=== Exercise input ===

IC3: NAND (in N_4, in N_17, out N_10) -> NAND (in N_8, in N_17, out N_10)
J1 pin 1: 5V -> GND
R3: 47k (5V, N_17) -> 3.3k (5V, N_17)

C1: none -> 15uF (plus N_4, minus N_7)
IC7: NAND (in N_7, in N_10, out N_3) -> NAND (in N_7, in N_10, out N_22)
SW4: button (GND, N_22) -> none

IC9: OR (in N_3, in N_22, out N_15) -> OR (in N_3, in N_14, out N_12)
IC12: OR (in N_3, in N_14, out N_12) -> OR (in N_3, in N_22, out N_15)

===
=== Exercise input ===

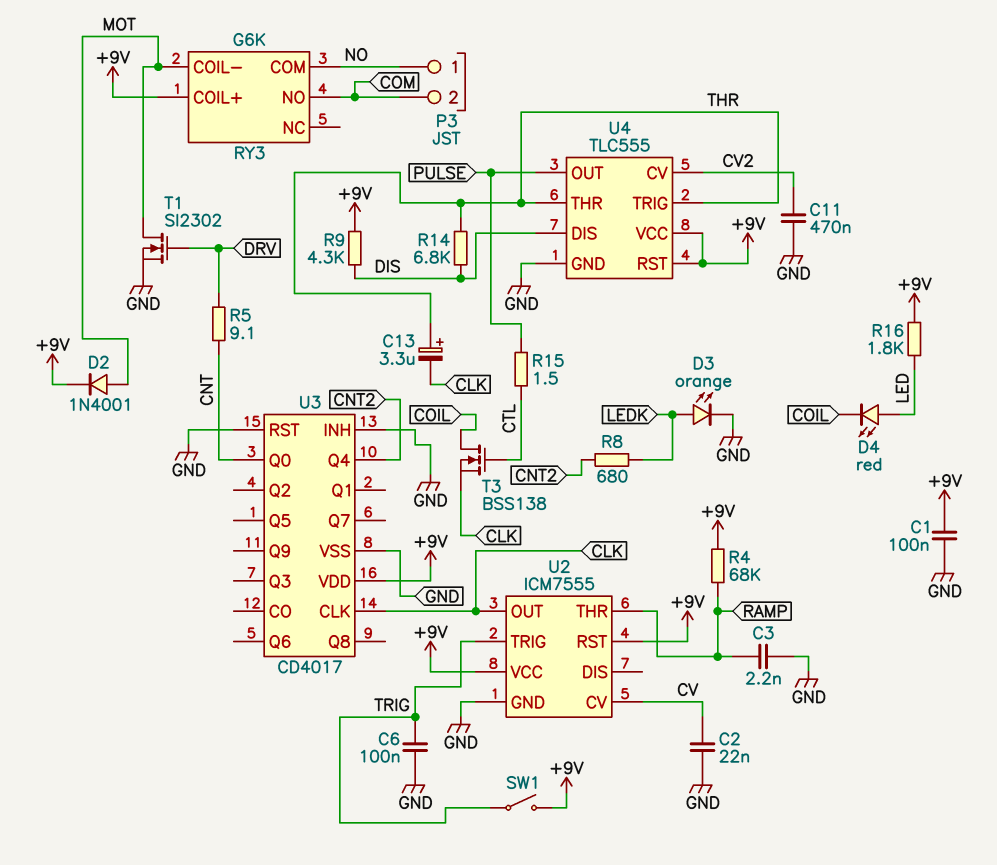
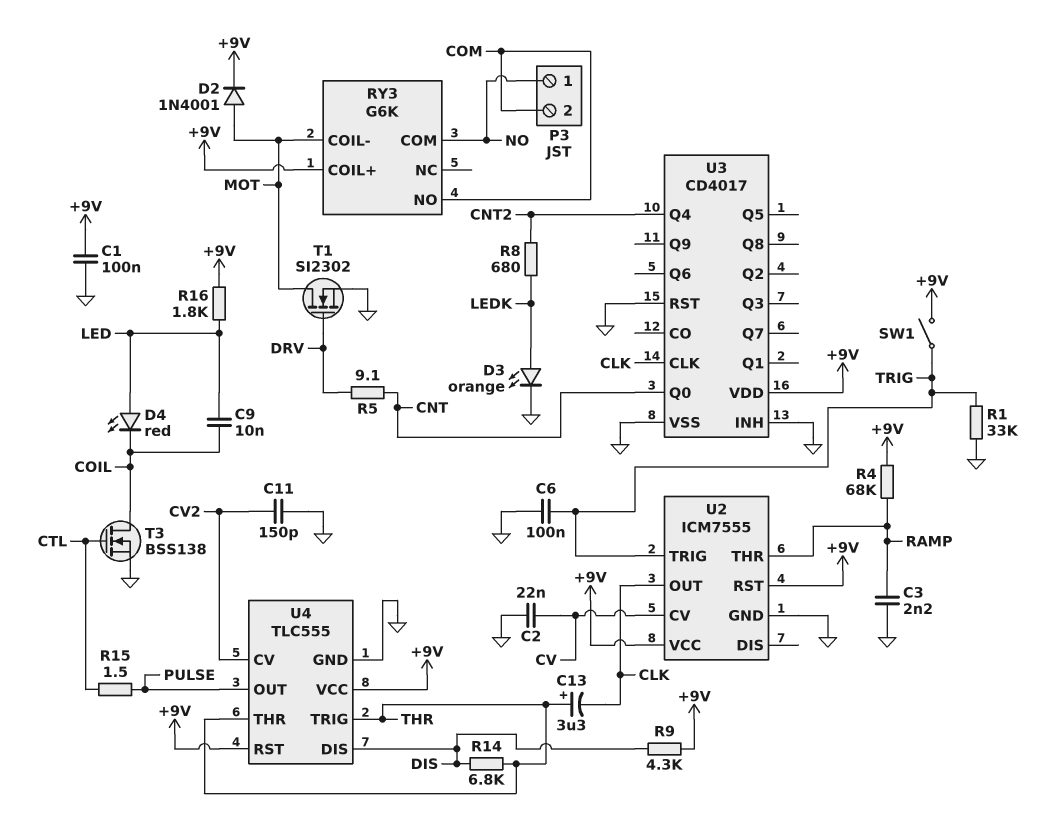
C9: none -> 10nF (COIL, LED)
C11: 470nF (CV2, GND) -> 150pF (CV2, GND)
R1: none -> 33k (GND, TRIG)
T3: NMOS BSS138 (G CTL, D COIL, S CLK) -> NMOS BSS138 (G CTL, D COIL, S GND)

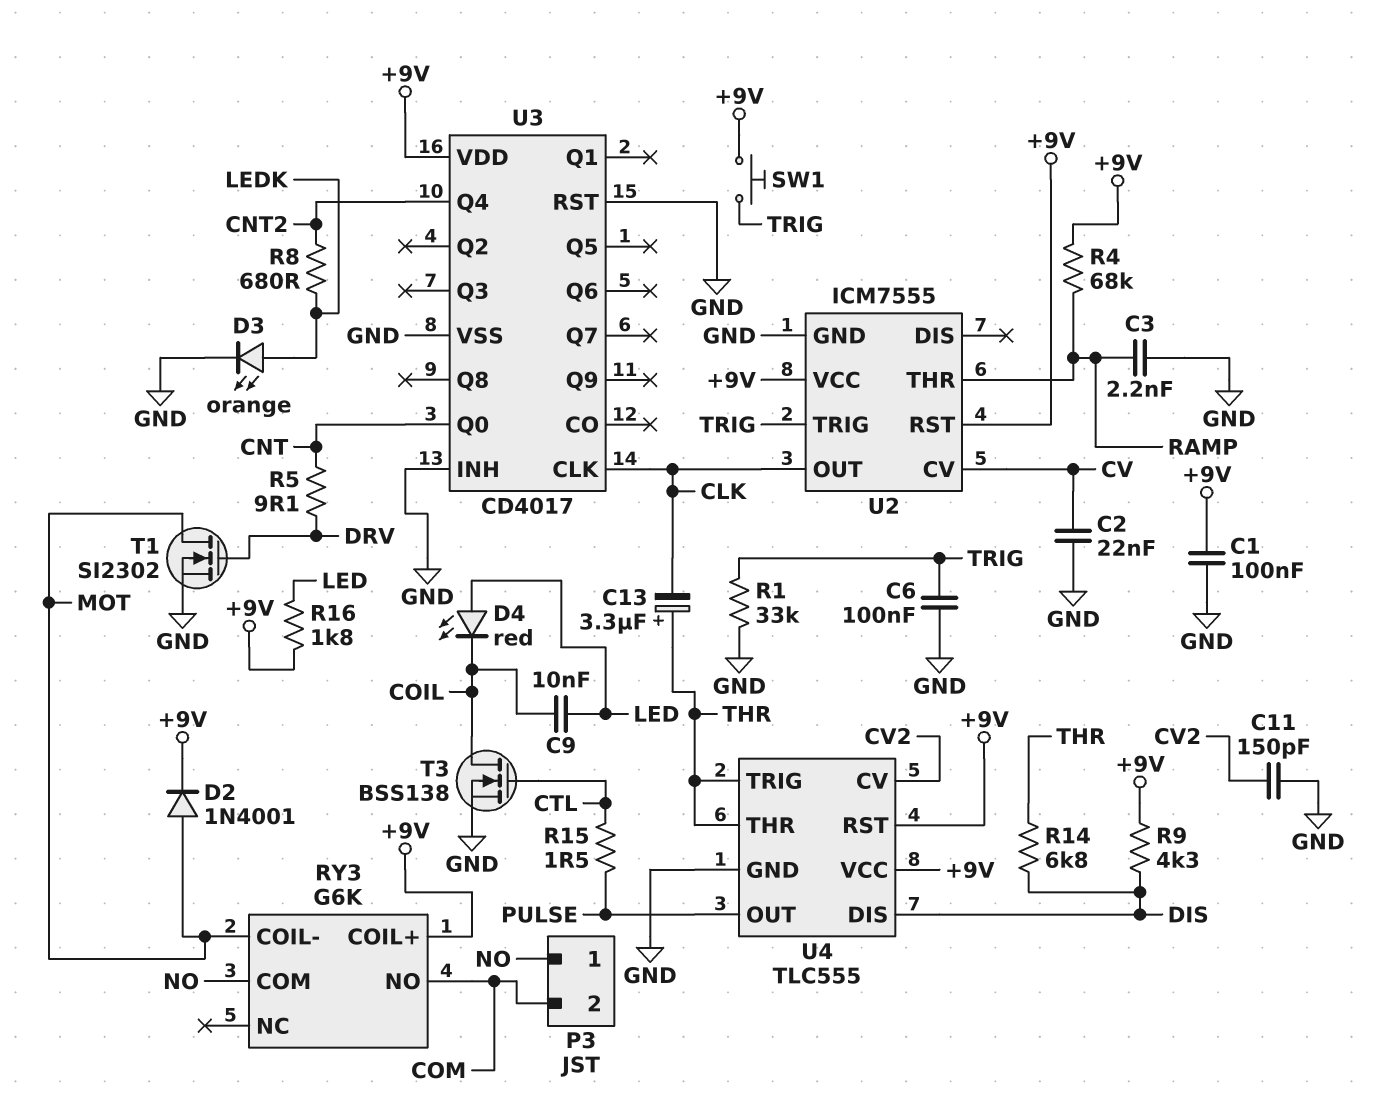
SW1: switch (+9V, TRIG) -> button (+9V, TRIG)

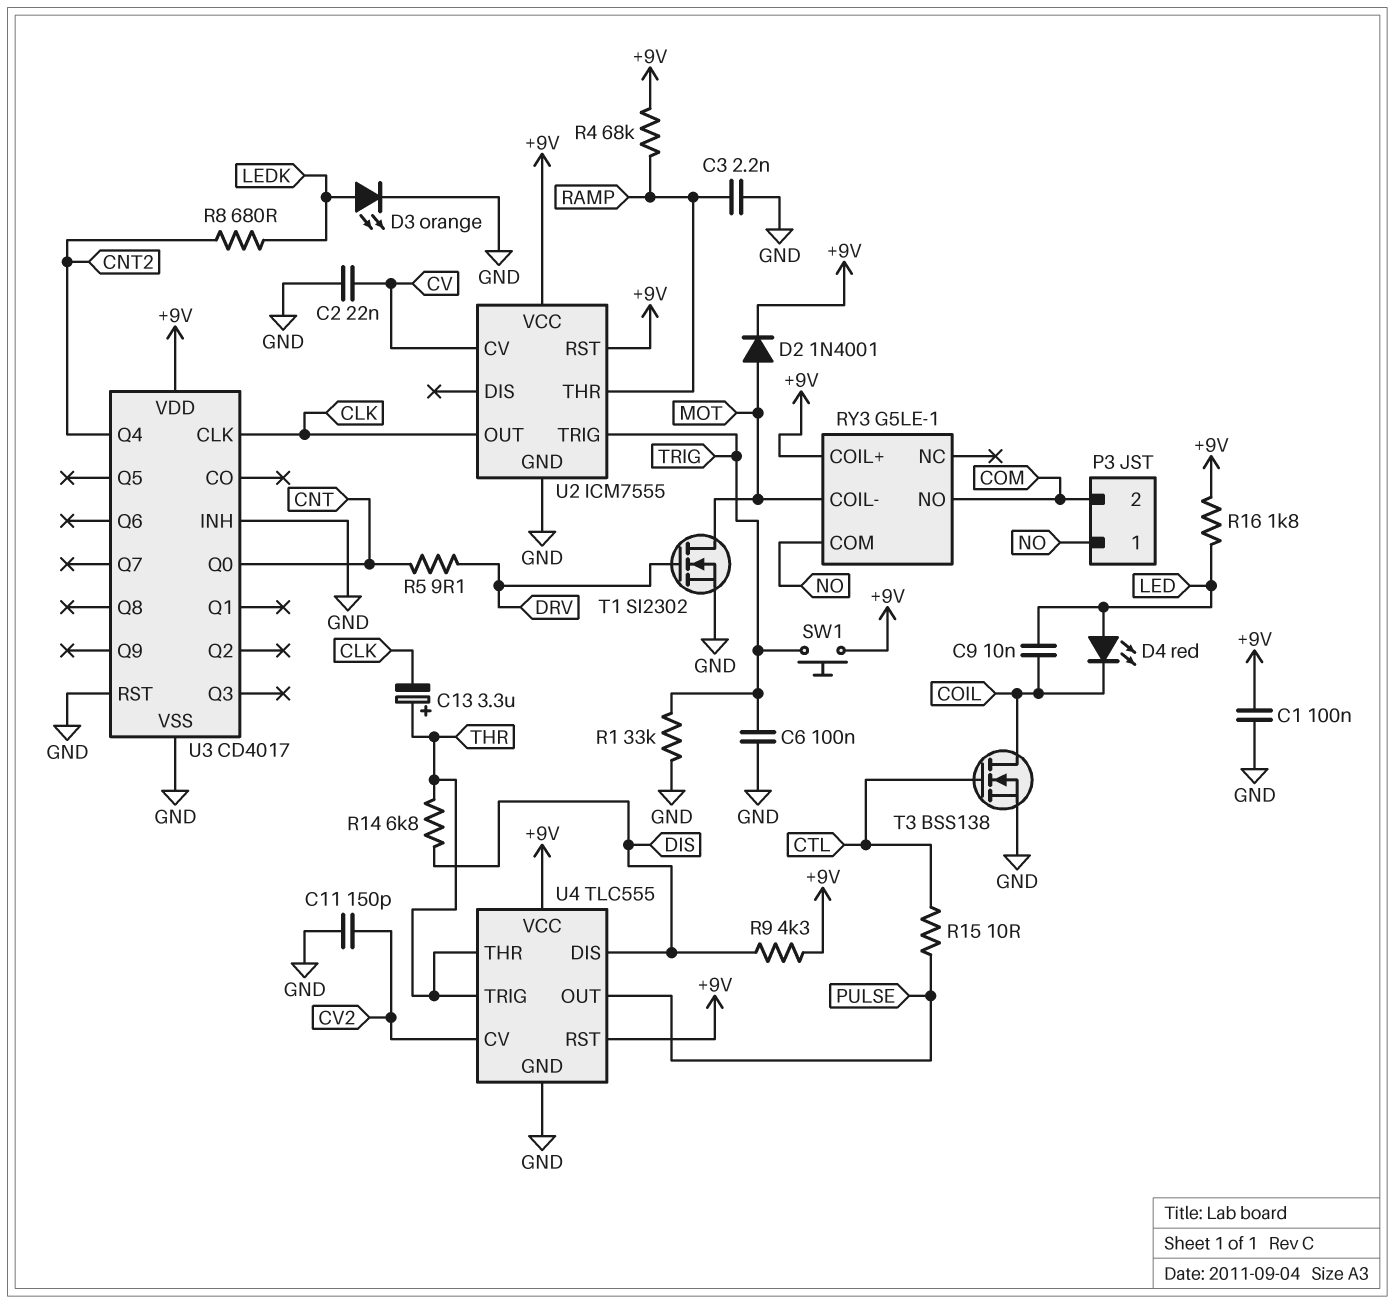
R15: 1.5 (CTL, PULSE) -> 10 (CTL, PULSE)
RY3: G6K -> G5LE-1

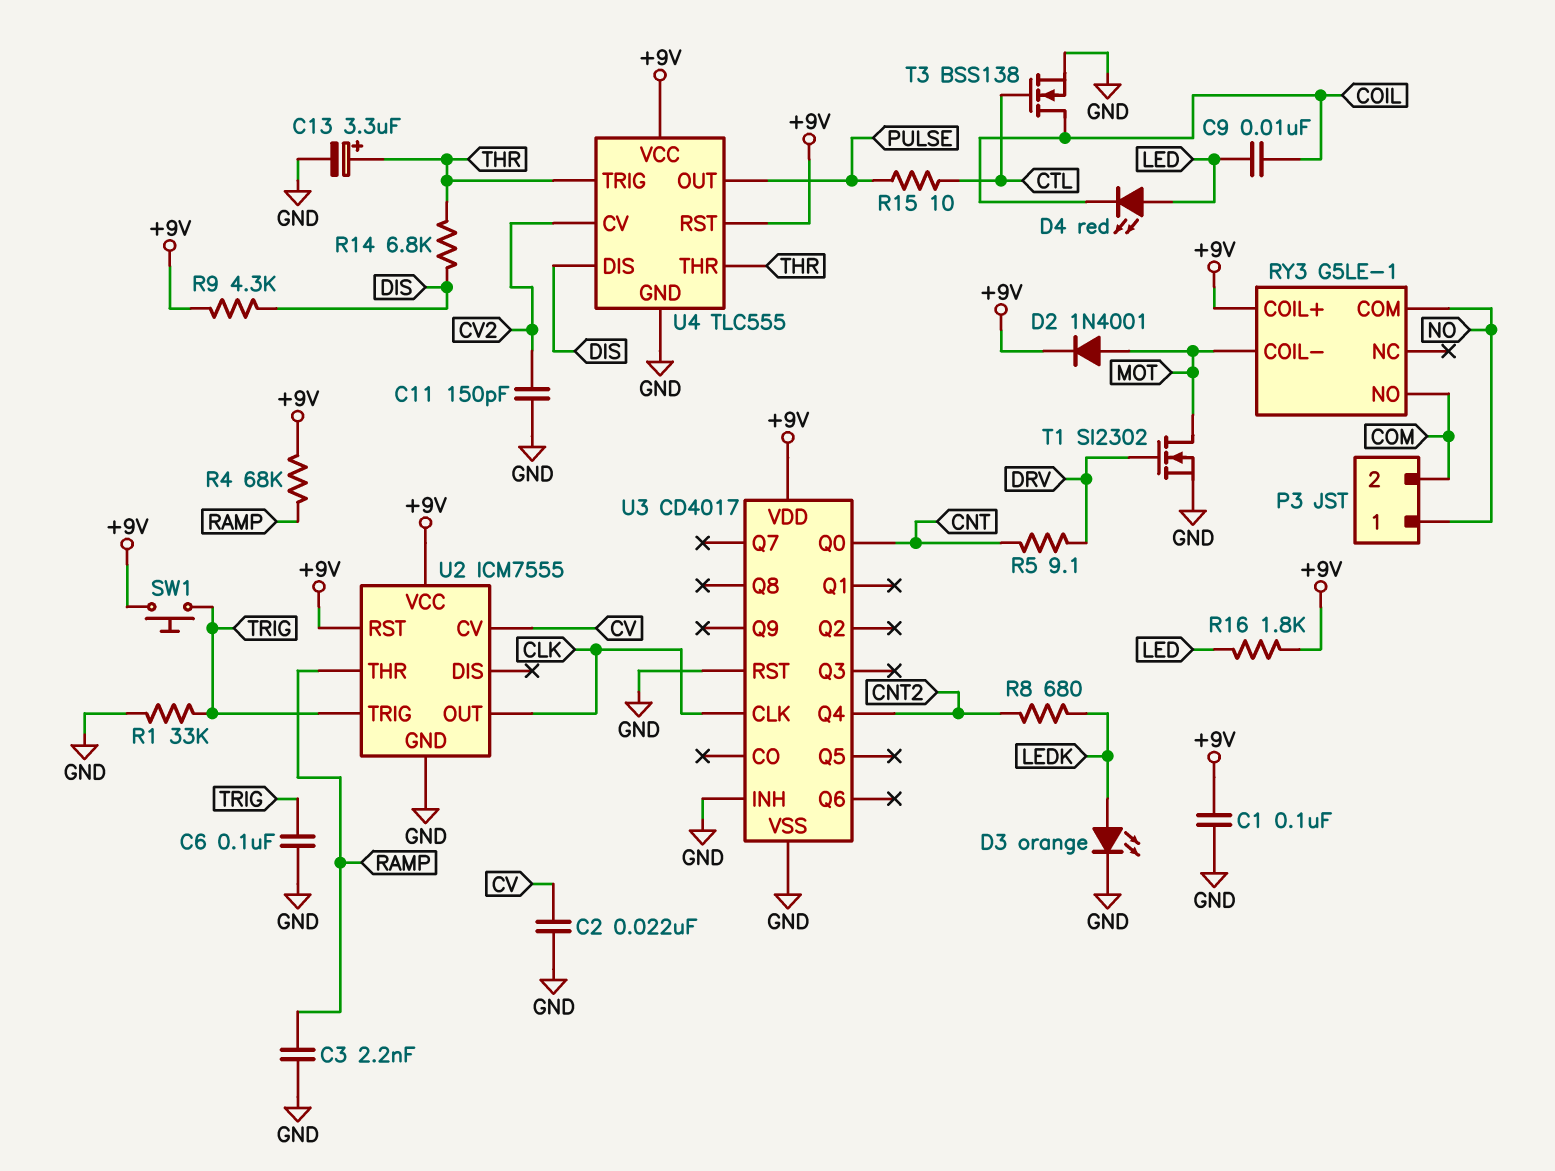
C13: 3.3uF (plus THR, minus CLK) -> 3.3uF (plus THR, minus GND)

===

Work to complete:
From the entries above, print the lines beginning at the one with "J1 pin 1: 5V -> GND" and stopping after the one with "IC9: OR (in", exactly as written and with nothing else.

Exercise solution:
J1 pin 1: 5V -> GND
R3: 47k (5V, N_17) -> 3.3k (5V, N_17)

C1: none -> 15uF (plus N_4, minus N_7)
IC7: NAND (in N_7, in N_10, out N_3) -> NAND (in N_7, in N_10, out N_22)
SW4: button (GND, N_22) -> none

IC9: OR (in N_3, in N_22, out N_15) -> OR (in N_3, in N_14, out N_12)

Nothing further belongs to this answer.